DIRECTIONS:
Restate the whole of the data below word for word, skipping the images.

(Excerpts from a dataset)
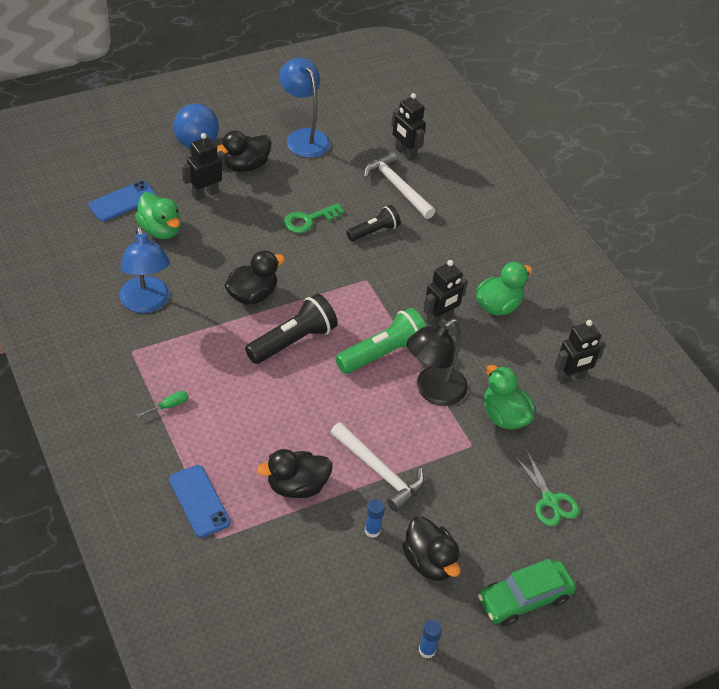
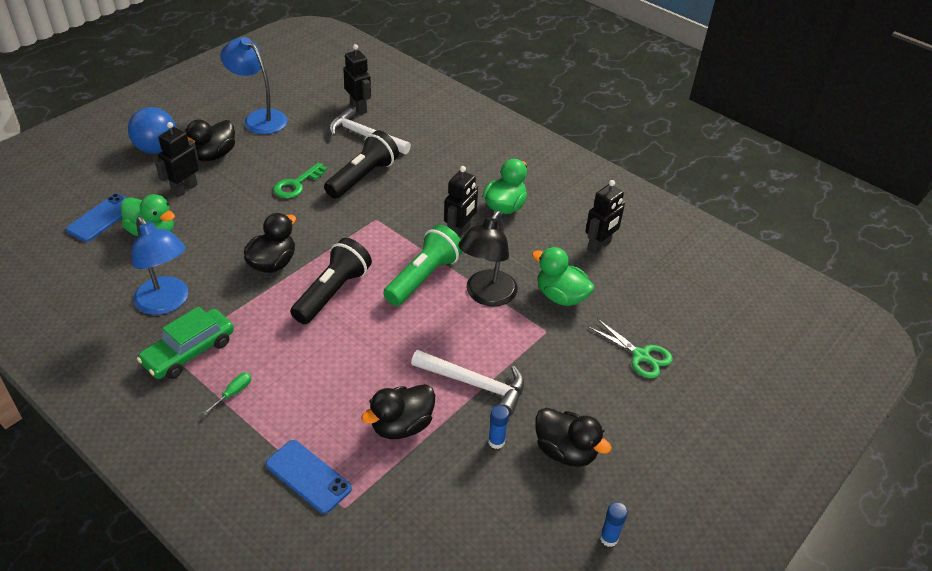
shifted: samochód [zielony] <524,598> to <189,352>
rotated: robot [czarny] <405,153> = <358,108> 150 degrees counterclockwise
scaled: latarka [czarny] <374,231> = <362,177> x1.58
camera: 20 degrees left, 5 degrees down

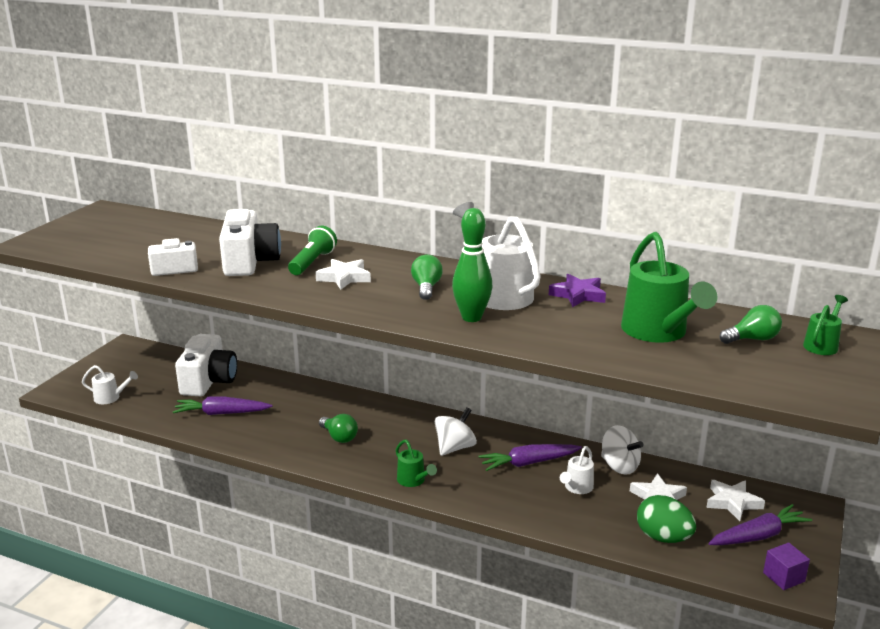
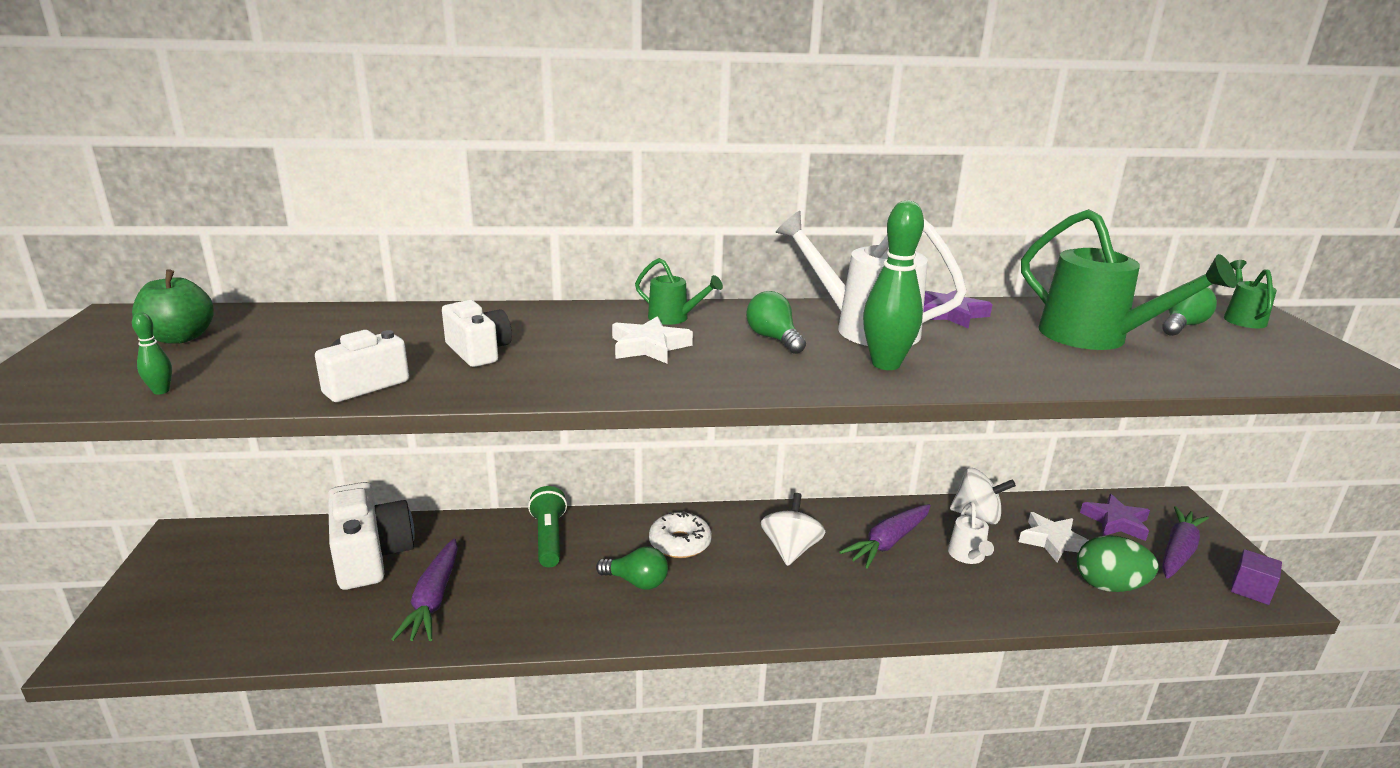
gone: konewka [biały] <110,398>
new: jabłko [zielony] <180,338>; kręgiel [zielony] <161,391>; donut [biały] <680,543>
shifted: latarka [zielony] <312,262> to <549,538>; konewka [zielony] <413,481> to <674,318>
repainted: gwiazda [biały] <732,502> to gwiazda [fioletowy] <1116,522>
rotated: marchewka [fioletowy] <221,413> = <433,599> 60 degrees counterclockwise
scaled: aparat fotograficzny [biały] <249,262> = <478,351> x0.61
camera: 30 degrees left, 0 degrees up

THE COMPLETED TASK:
shifted: samochód [zielony] <524,598> to <189,352>
rotated: robot [czarny] <405,153> = <358,108> 150 degrees counterclockwise
scaled: latarka [czarny] <374,231> = <362,177> x1.58
camera: 20 degrees left, 5 degrees down

gone: konewka [biały] <110,398>
new: jabłko [zielony] <180,338>; kręgiel [zielony] <161,391>; donut [biały] <680,543>
shifted: latarka [zielony] <312,262> to <549,538>; konewka [zielony] <413,481> to <674,318>
repainted: gwiazda [biały] <732,502> to gwiazda [fioletowy] <1116,522>
rotated: marchewka [fioletowy] <221,413> = <433,599> 60 degrees counterclockwise
scaled: aparat fotograficzny [biały] <249,262> = <478,351> x0.61
camera: 30 degrees left, 0 degrees up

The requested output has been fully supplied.